§ **Material for the task**
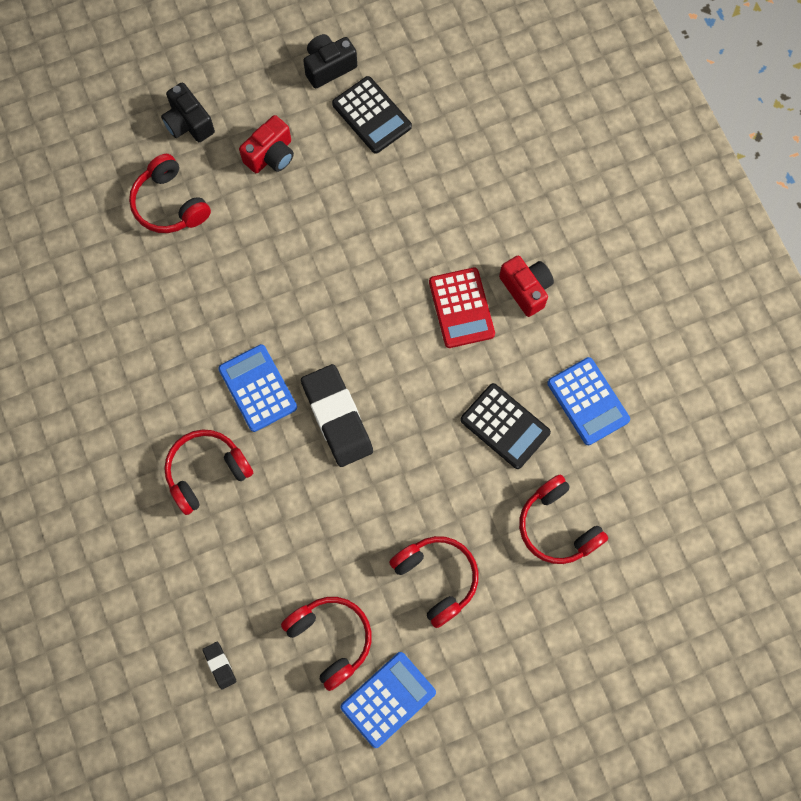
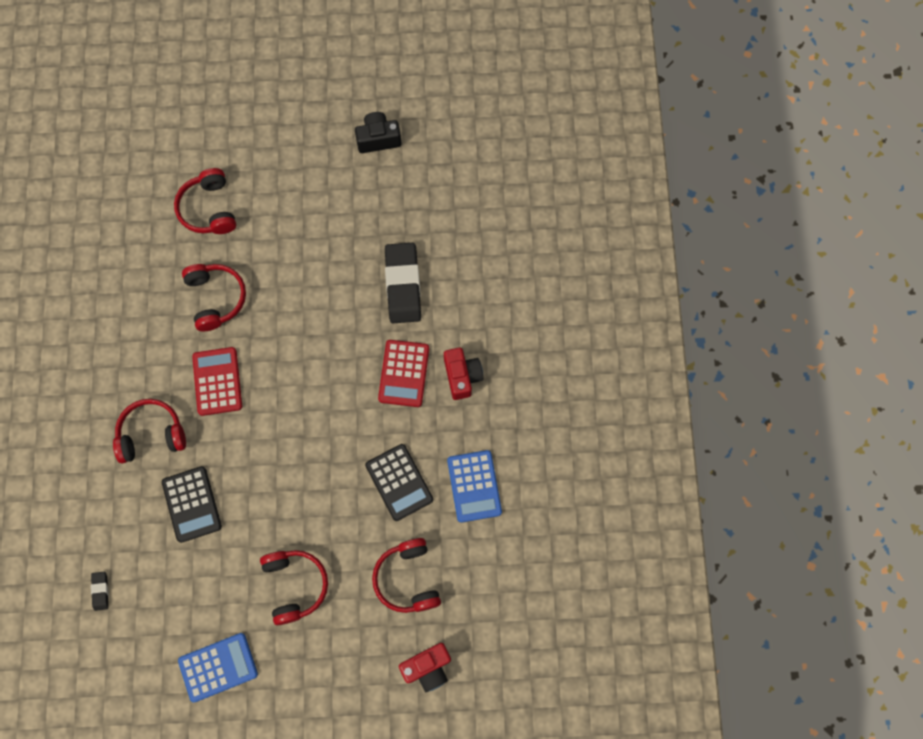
camera: 20 degrees right, 0 degrees up
(188, 123) = (249, 148): black camera -> none
(258, 388) = (217, 381): blue calculator -> red calculator
(271, 155) = (303, 196): red camera -> red camera (428, 667)
(331, 639) = (193, 602): red headphones -> red headphones (216, 298)
(337, 417) = (269, 427): black eraser -> black eraser (403, 285)
(371, 115) = (396, 190): black calculator -> black calculator (192, 504)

§ **Task directions**
Repeat exactly the lines from the one containing "(188, 123) = (249, 148): black camera -> none" through the last line of the records above, both included, and nothing else.

§ **Solution below**
(188, 123) = (249, 148): black camera -> none
(258, 388) = (217, 381): blue calculator -> red calculator
(271, 155) = (303, 196): red camera -> red camera (428, 667)
(331, 639) = (193, 602): red headphones -> red headphones (216, 298)
(337, 417) = (269, 427): black eraser -> black eraser (403, 285)
(371, 115) = (396, 190): black calculator -> black calculator (192, 504)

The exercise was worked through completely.